▶ **Prompt**
Repeat every record exactly.

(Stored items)
☆ ☆ ☆ ☆ ☆ ☆ ☆

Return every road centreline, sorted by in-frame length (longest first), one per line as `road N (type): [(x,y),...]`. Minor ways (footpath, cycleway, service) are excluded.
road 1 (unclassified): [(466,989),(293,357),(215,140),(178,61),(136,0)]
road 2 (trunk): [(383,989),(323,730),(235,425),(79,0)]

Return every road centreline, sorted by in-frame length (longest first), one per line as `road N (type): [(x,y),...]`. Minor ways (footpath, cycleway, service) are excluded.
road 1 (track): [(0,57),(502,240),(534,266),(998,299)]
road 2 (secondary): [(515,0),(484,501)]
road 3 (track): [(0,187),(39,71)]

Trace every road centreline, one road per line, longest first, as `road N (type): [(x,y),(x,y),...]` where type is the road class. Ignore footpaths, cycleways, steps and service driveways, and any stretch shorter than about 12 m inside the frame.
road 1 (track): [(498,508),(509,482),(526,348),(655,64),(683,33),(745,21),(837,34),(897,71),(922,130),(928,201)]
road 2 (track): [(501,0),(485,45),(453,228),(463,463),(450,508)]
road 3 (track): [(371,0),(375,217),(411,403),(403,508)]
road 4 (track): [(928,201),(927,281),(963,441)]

☆ ☆ ☆ ☆ ☆ ☆ ☆

▶ **Output**
Return every road centreline, sorted by in-frame length (longest first), one per line as `road N (type): [(x,y),...]`. Minor ways (footpath, cycleway, service) are excluded.
road 1 (unclassified): [(466,989),(293,357),(215,140),(178,61),(136,0)]
road 2 (trunk): [(383,989),(323,730),(235,425),(79,0)]

Return every road centreline, sorted by in-frame length (longest first), one per line as `road N (type): [(x,y),...]`. Minor ways (footpath, cycleway, service) are excluded.
road 1 (track): [(0,57),(502,240),(534,266),(998,299)]
road 2 (secondary): [(515,0),(484,501)]
road 3 (track): [(0,187),(39,71)]

Trace every road centreline, one road per line, longest first, as `road N (type): [(x,y),(x,y),...]` where type is the road class. Ignore footpaths, cycleways, steps and service driveways, and any stretch shorter than about 12 m inside the frame.
road 1 (track): [(498,508),(509,482),(526,348),(655,64),(683,33),(745,21),(837,34),(897,71),(922,130),(928,201)]
road 2 (track): [(501,0),(485,45),(453,228),(463,463),(450,508)]
road 3 (track): [(371,0),(375,217),(411,403),(403,508)]
road 4 (track): [(928,201),(927,281),(963,441)]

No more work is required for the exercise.